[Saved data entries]
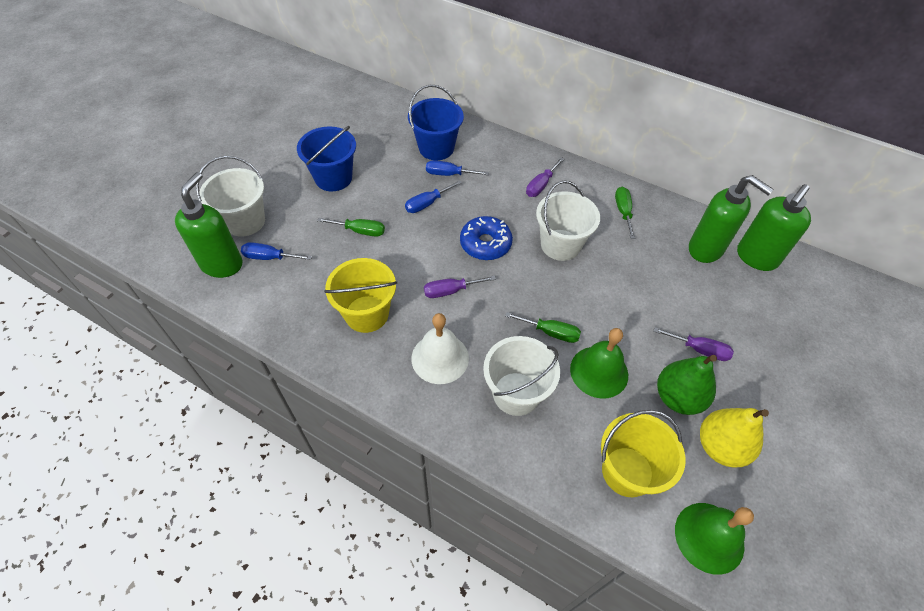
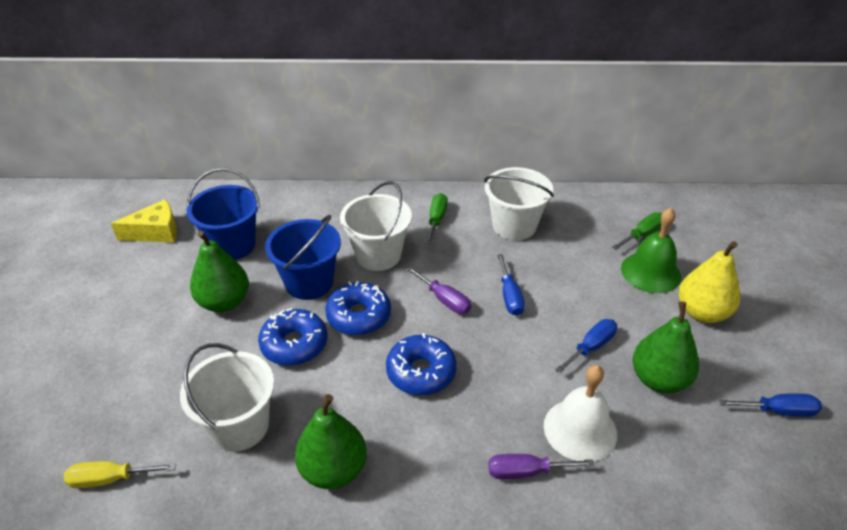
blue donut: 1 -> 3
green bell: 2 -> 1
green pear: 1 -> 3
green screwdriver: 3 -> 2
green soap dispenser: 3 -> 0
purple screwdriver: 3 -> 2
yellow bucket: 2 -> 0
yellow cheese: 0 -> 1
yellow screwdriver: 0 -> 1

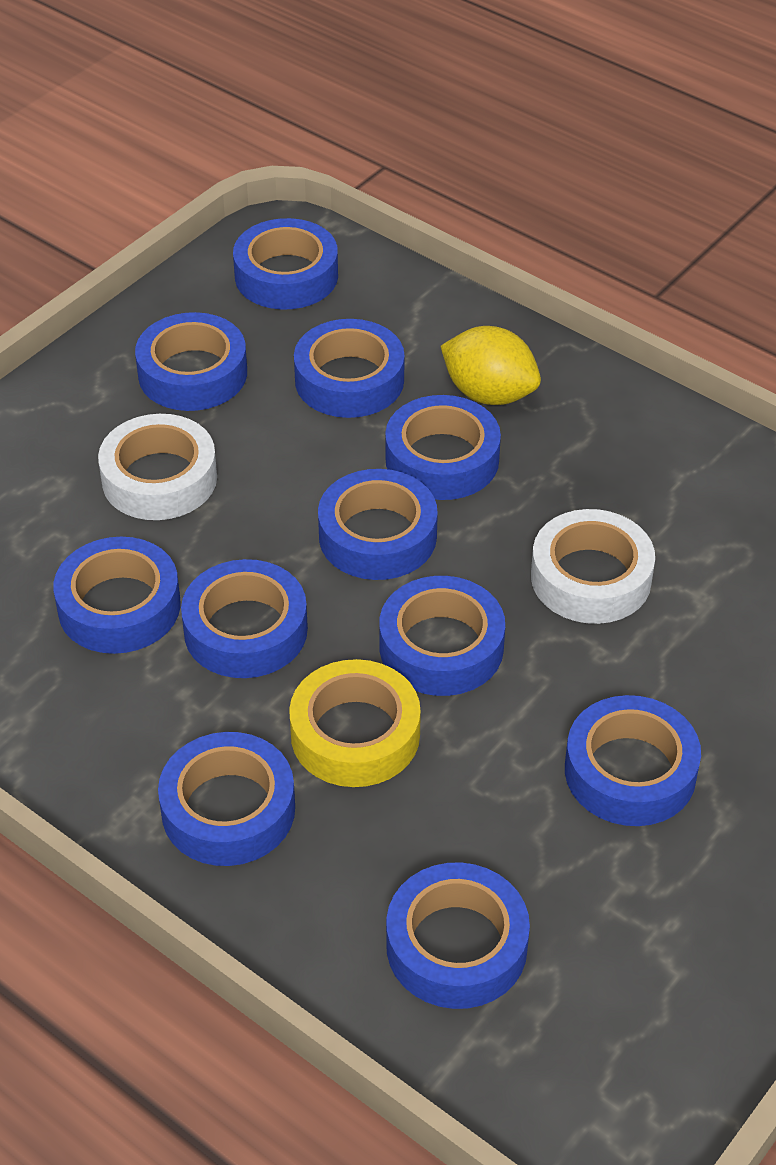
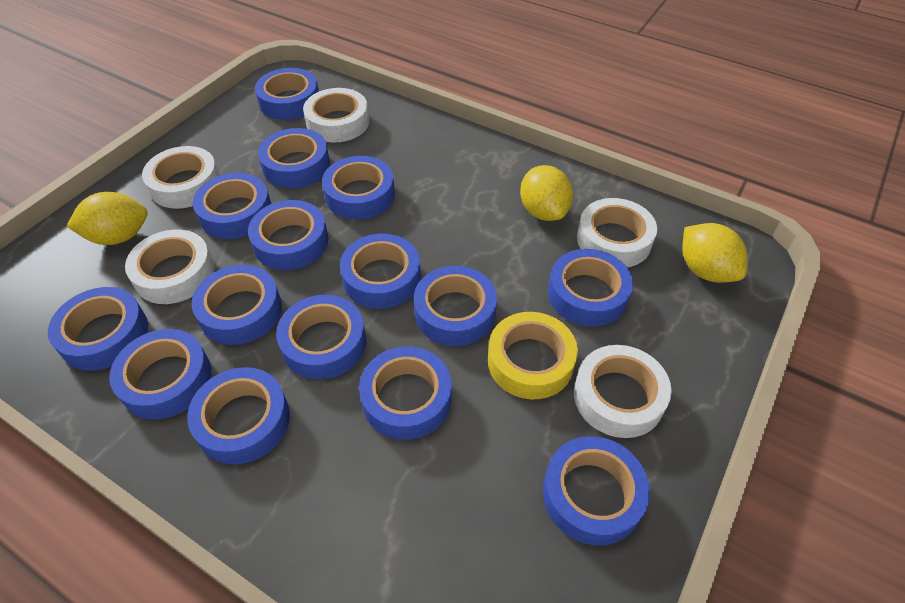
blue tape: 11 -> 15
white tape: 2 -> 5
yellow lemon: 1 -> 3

**YOUR OBJECTIVE**.
Pictures are to be omitted; set down the rest of the entries exactly as given.

**COMPLETED EXERCISE**.
blue donut: 1 -> 3
green bell: 2 -> 1
green pear: 1 -> 3
green screwdriver: 3 -> 2
green soap dispenser: 3 -> 0
purple screwdriver: 3 -> 2
yellow bucket: 2 -> 0
yellow cheese: 0 -> 1
yellow screwdriver: 0 -> 1

blue tape: 11 -> 15
white tape: 2 -> 5
yellow lemon: 1 -> 3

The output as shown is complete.